(Study material Opens)

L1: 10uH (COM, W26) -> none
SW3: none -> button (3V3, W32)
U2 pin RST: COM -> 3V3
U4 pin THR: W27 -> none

(Study material Closes)
(Study material Opens)

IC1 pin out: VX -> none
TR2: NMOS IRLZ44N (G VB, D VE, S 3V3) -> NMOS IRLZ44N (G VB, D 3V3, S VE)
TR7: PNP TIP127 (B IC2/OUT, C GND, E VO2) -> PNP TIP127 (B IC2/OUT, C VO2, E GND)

(Study material Closes)
(Study material Opens)

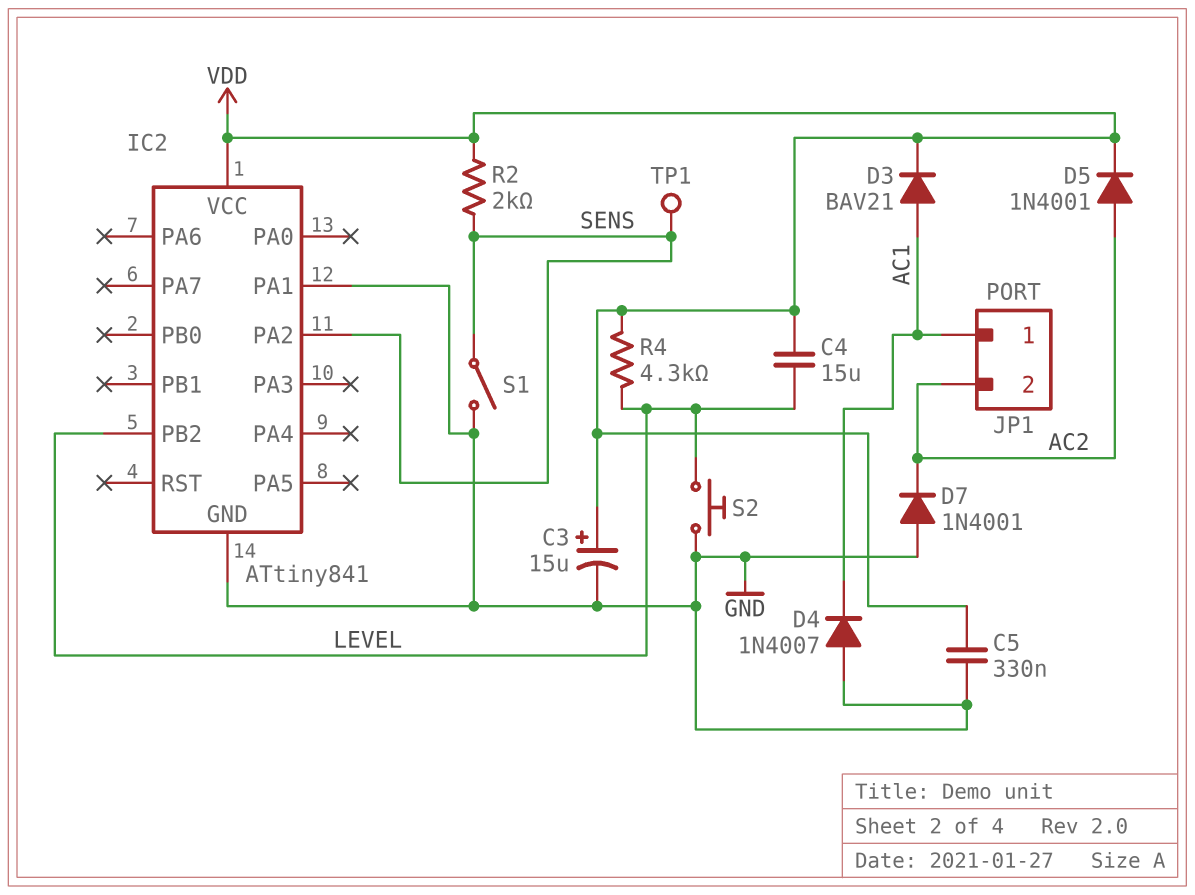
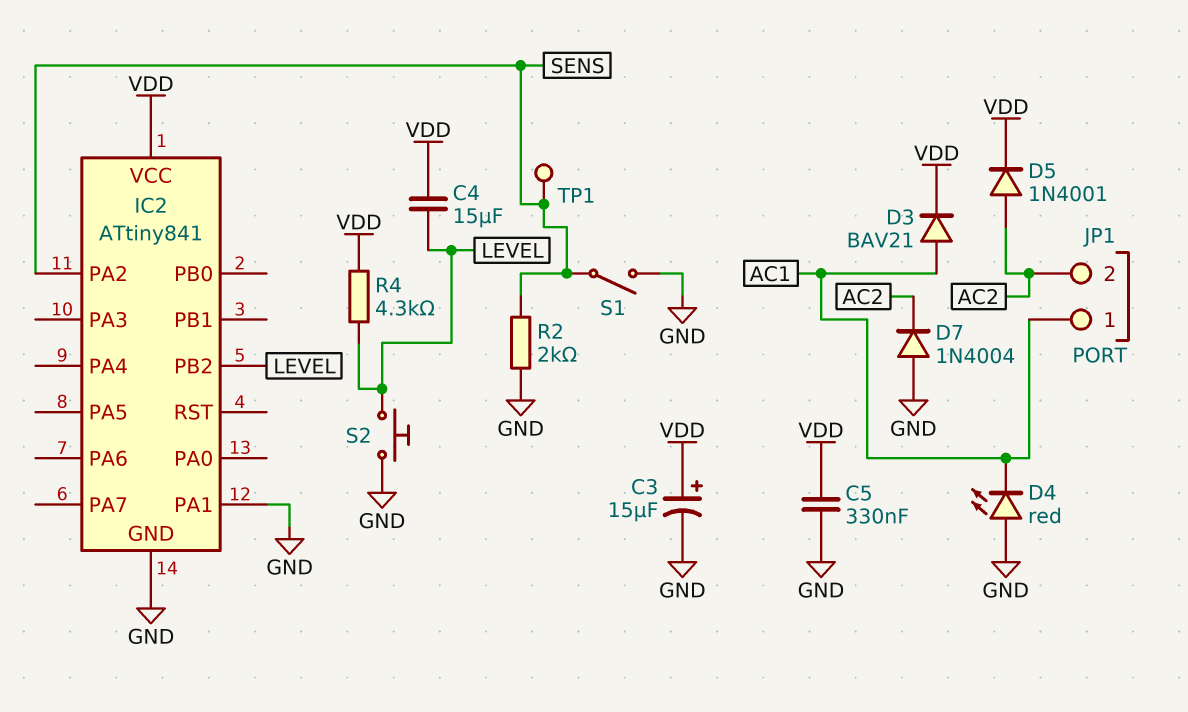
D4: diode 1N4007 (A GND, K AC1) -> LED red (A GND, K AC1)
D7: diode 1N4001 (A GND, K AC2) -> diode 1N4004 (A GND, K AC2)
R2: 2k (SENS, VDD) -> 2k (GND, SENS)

(Study material Closes)

• [Exercise]
Copy every line from the records above that contains the word "diode".

• [Problem solution]
D4: diode 1N4007 (A GND, K AC1) -> LED red (A GND, K AC1)
D7: diode 1N4001 (A GND, K AC2) -> diode 1N4004 (A GND, K AC2)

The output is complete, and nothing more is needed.